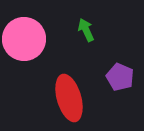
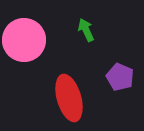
pink circle: moved 1 px down
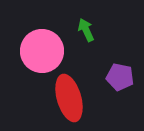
pink circle: moved 18 px right, 11 px down
purple pentagon: rotated 12 degrees counterclockwise
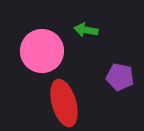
green arrow: rotated 55 degrees counterclockwise
red ellipse: moved 5 px left, 5 px down
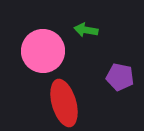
pink circle: moved 1 px right
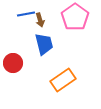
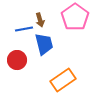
blue line: moved 2 px left, 15 px down
red circle: moved 4 px right, 3 px up
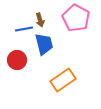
pink pentagon: moved 1 px right, 1 px down; rotated 8 degrees counterclockwise
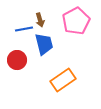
pink pentagon: moved 3 px down; rotated 16 degrees clockwise
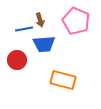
pink pentagon: rotated 20 degrees counterclockwise
blue trapezoid: rotated 100 degrees clockwise
orange rectangle: rotated 50 degrees clockwise
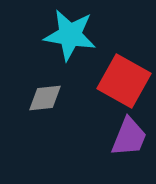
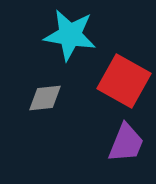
purple trapezoid: moved 3 px left, 6 px down
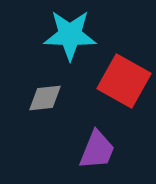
cyan star: rotated 8 degrees counterclockwise
purple trapezoid: moved 29 px left, 7 px down
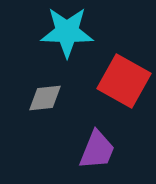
cyan star: moved 3 px left, 3 px up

**What the exercise asks:** Render the listing above as a JSON list of strings, one string per line, with blank lines omitted. Leave out the picture lines.

**Result of this exercise:**
[
  "pink circle: moved 1 px down",
  "pink circle: moved 18 px right, 11 px down",
  "purple pentagon: rotated 12 degrees counterclockwise",
  "green arrow: rotated 55 degrees counterclockwise",
  "red ellipse: moved 5 px left, 5 px down",
  "pink circle: moved 1 px right",
  "blue line: moved 2 px left, 15 px down",
  "red circle: moved 4 px right, 3 px up",
  "pink pentagon: moved 1 px right, 1 px down; rotated 8 degrees counterclockwise",
  "pink pentagon: moved 3 px down; rotated 16 degrees clockwise",
  "pink pentagon: rotated 20 degrees counterclockwise",
  "blue trapezoid: rotated 100 degrees clockwise",
  "orange rectangle: rotated 50 degrees clockwise",
  "purple trapezoid: moved 3 px left, 6 px down",
  "cyan star: rotated 8 degrees counterclockwise",
  "purple trapezoid: moved 29 px left, 7 px down",
  "cyan star: moved 3 px left, 3 px up"
]